(DATA)
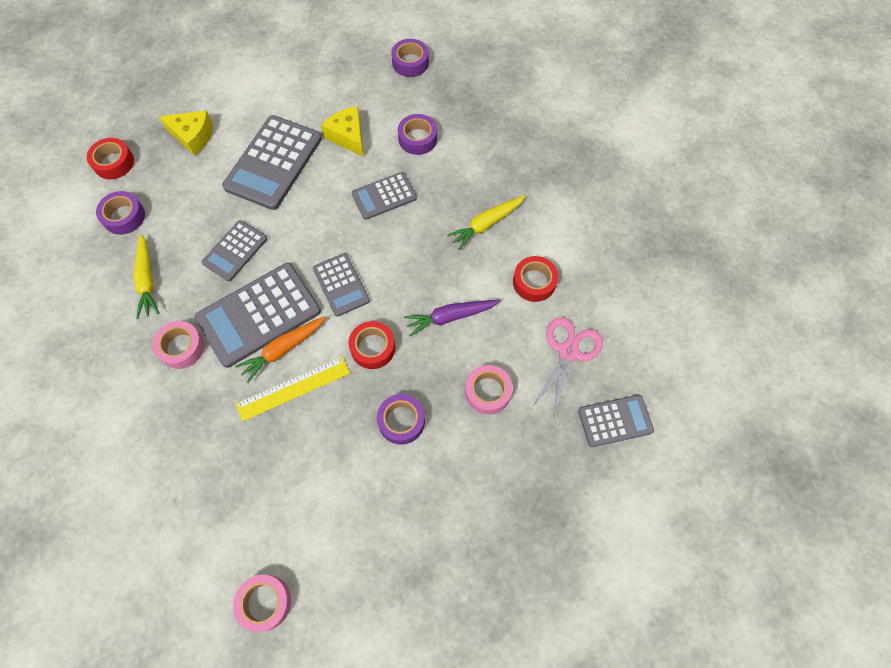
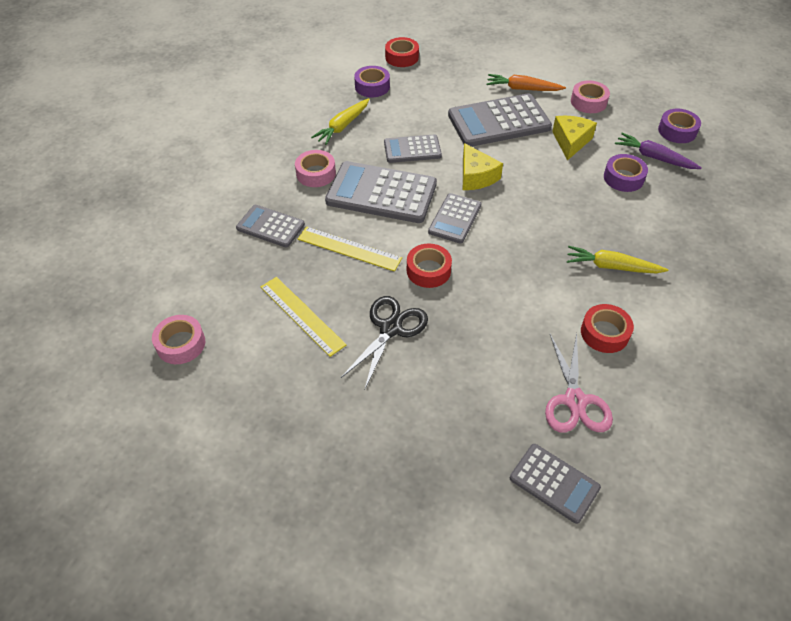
camera: 50 degrees right, 15 degrees down
yellow cheese [159,110,213,156] -> yellow cheese moved to [463,143,503,190]
orange carrot [235,316,326,383] -> orange carrot moved to [486,74,566,91]
grey calculator [351,172,417,220] -> grey calculator moved to [236,205,305,247]
purple tape [377,394,425,445] -> black scissors [341,296,428,389]
purple carrot [404,300,500,337] -> purple carrot moved to [615,133,702,169]
pink tape [465,365,513,414] -> pink tape moved to [571,80,610,113]
pink scissors [531,317,603,420] -> pink scissors turned 105 degrees clockwise [545,333,613,433]
none -> yellow ruler [261,277,346,357]

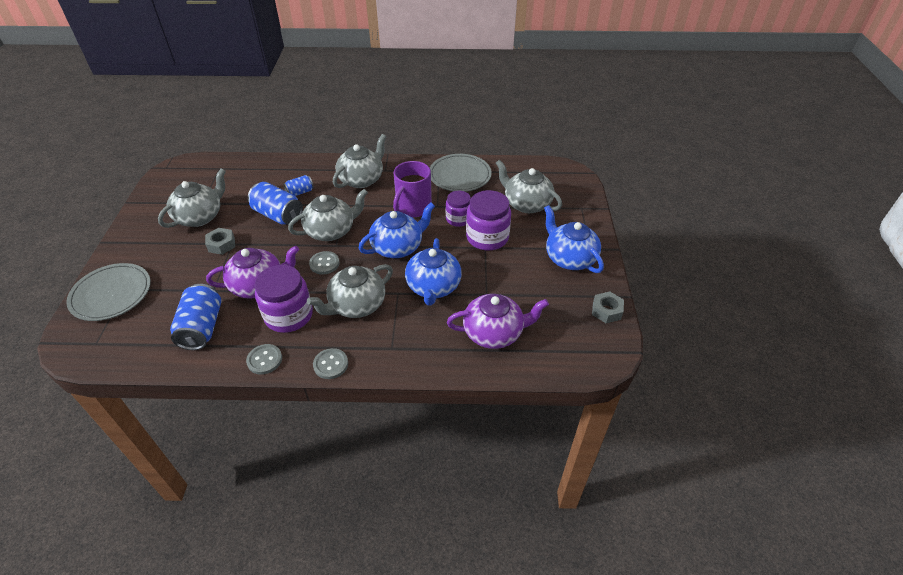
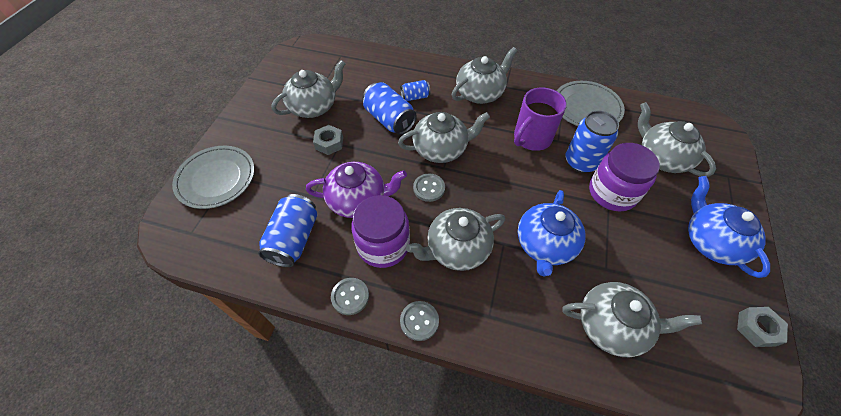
camera: 15 degrees right, 10 degrees up
blue teapot [358,203,435,258] -> none
purple jar [446,191,471,227] -> blue can [566,111,619,173]
purple teapot [447,294,549,349] -> grey teapot [563,282,702,357]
(End DATA)
*EXERCISE OBJECTIVE*: The answer must consist of each line from the data that includes the string "purple".

*ANSWER TO THIS PROBLEM*:
purple tape [377,394,425,445] -> black scissors [341,296,428,389]
purple carrot [404,300,500,337] -> purple carrot moved to [615,133,702,169]
purple jar [446,191,471,227] -> blue can [566,111,619,173]
purple teapot [447,294,549,349] -> grey teapot [563,282,702,357]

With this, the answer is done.